WORK REQUIRED
Up to and including the line holding "pink triangle: (84, 41)", write out the data exactly from its first line, but not the pictures.

EXTRACTED DATA
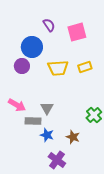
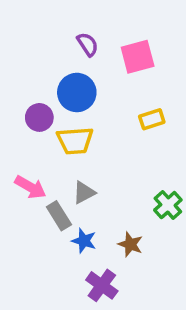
blue circle: (32, 47) -> (77, 92), moved
yellow trapezoid: (58, 68) -> (75, 141), moved
gray triangle: (47, 108) -> (84, 193), turned 32
gray rectangle: (33, 121) -> (59, 216), turned 56

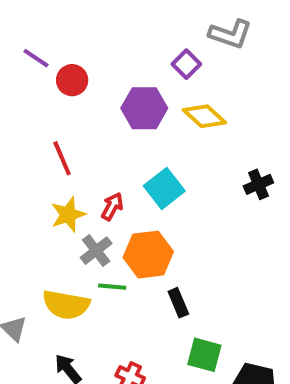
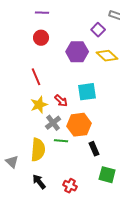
purple line: (36, 58) -> (42, 13), moved, turned -32
cyan square: (164, 188) -> (87, 92), turned 30
red arrow: (112, 206) -> (61, 101), turned 104
yellow semicircle: (66, 305) -> (38, 150), turned -95

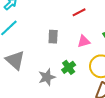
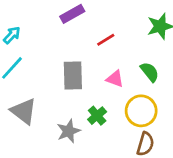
gray rectangle: (53, 37) -> (73, 75), size x1.5
pink triangle: (84, 41) -> (115, 79), turned 40

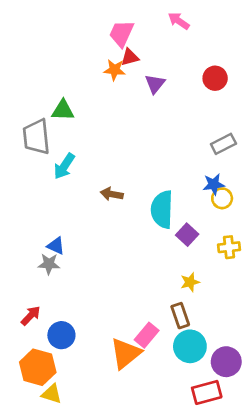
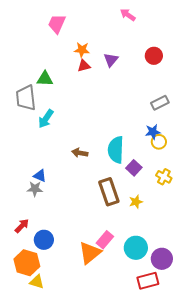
pink trapezoid: (121, 34) -> (57, 24), moved
red triangle: (130, 57) -> (84, 66), moved
brown arrow: (112, 194) -> (80, 153), moved
yellow cross: (229, 247) -> (164, 177), turned 35
brown rectangle: (180, 316) -> (109, 192), moved, size x1.5

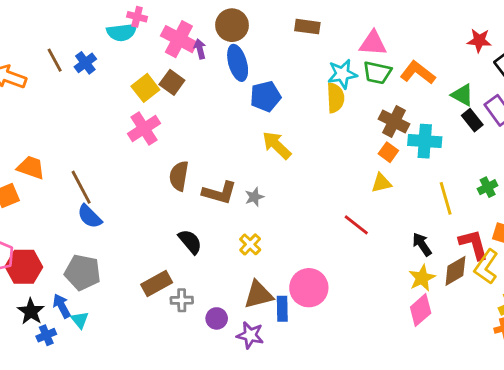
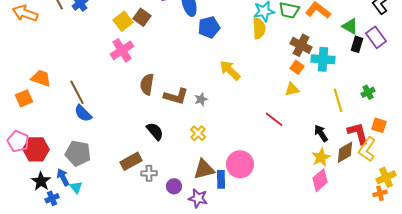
black rectangle: (472, 120) -> (357, 44), turned 56
yellow arrow: (277, 145) -> (230, 70), moved

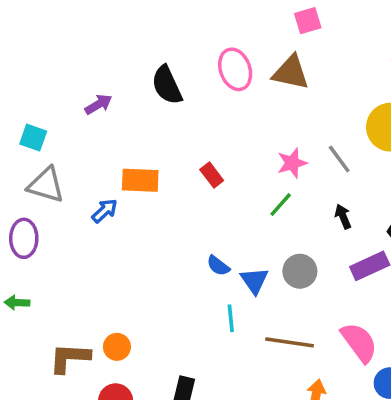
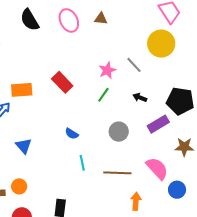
brown triangle: (291, 72) -> (101, 19), size x0.6
black semicircle: (167, 85) -> (30, 20), moved
red rectangle: (212, 175) -> (62, 82), size x1.5
black arrow: (343, 217) -> (140, 98), turned -40
blue triangle: (254, 281) -> (24, 146), moved

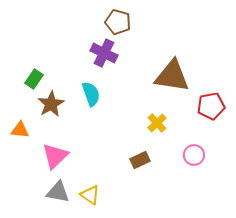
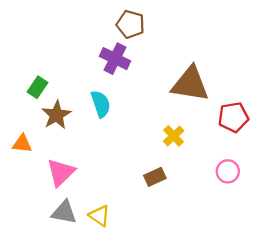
pink circle: (194, 155) -> (228, 171), moved

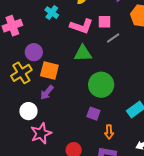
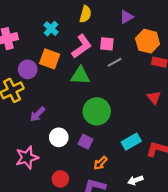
pink L-shape: (81, 26) -> (82, 46), turned -60
orange square: (49, 71) -> (50, 59), moved
white circle: (28, 111) -> (59, 137), moved
orange arrow: (109, 132) -> (100, 163), turned 40

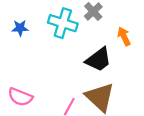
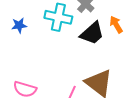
black trapezoid: (99, 60) -> (92, 33), moved

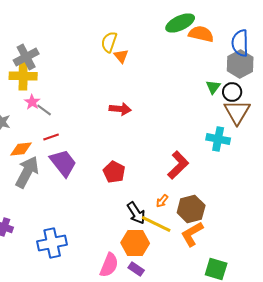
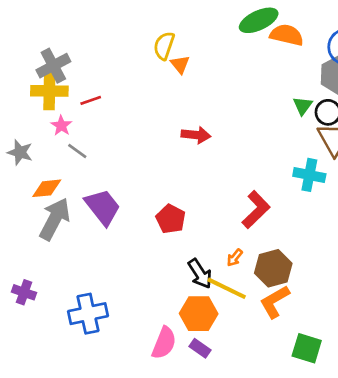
red arrow: (120, 109) -> (196, 135), moved
gray line: (44, 110) -> (77, 151), moved
red line: (51, 137) -> (91, 100), moved

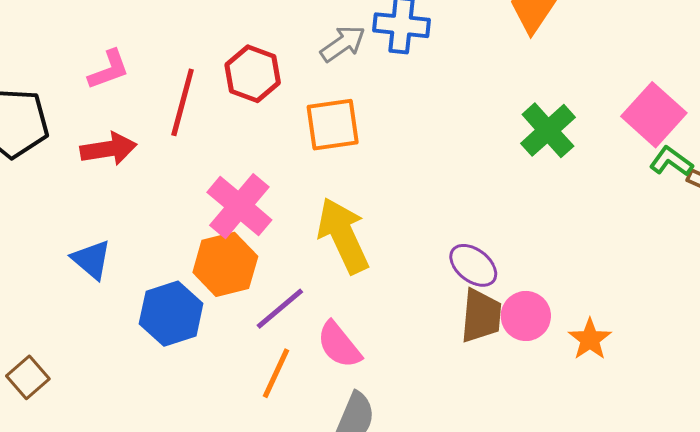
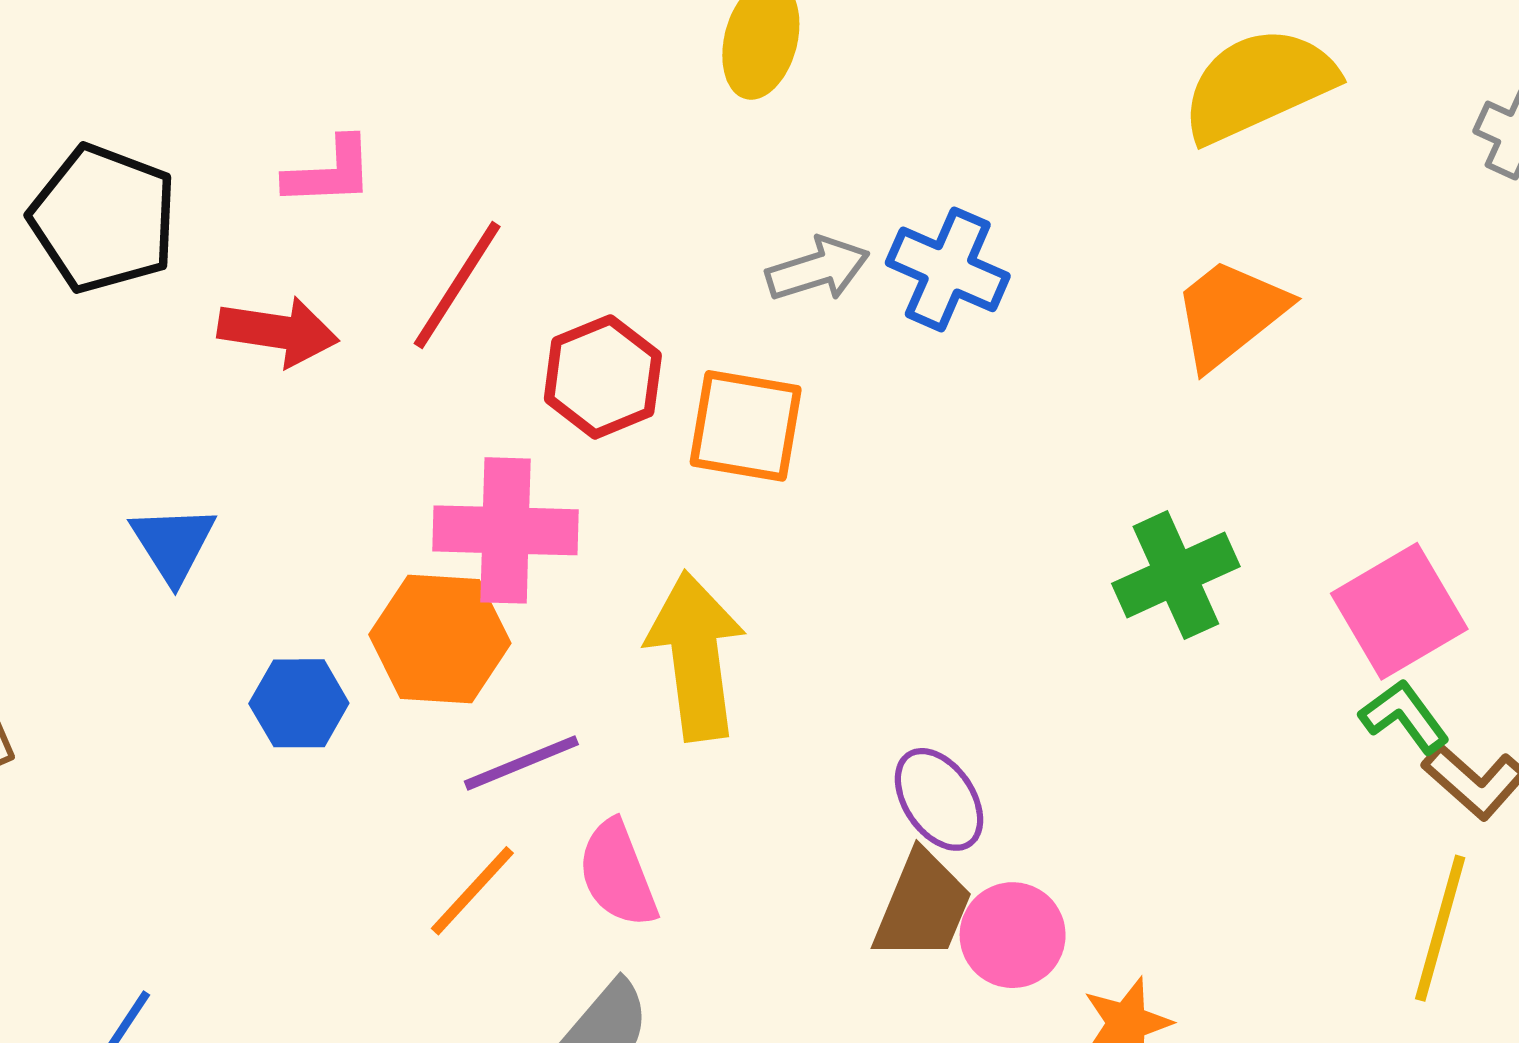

OUTPUT FOR THIS EXERCISE
blue circle: (32, 47) -> (77, 92), moved
yellow trapezoid: (58, 68) -> (75, 141), moved
gray triangle: (47, 108) -> (84, 193), turned 32
gray rectangle: (33, 121) -> (59, 216), turned 56

purple line: (36, 58) -> (42, 13), moved, turned -32
cyan square: (164, 188) -> (87, 92), turned 30
red arrow: (112, 206) -> (61, 101), turned 104
yellow semicircle: (66, 305) -> (38, 150), turned -95

gray rectangle: (53, 37) -> (73, 75), size x1.5
pink triangle: (84, 41) -> (115, 79), turned 40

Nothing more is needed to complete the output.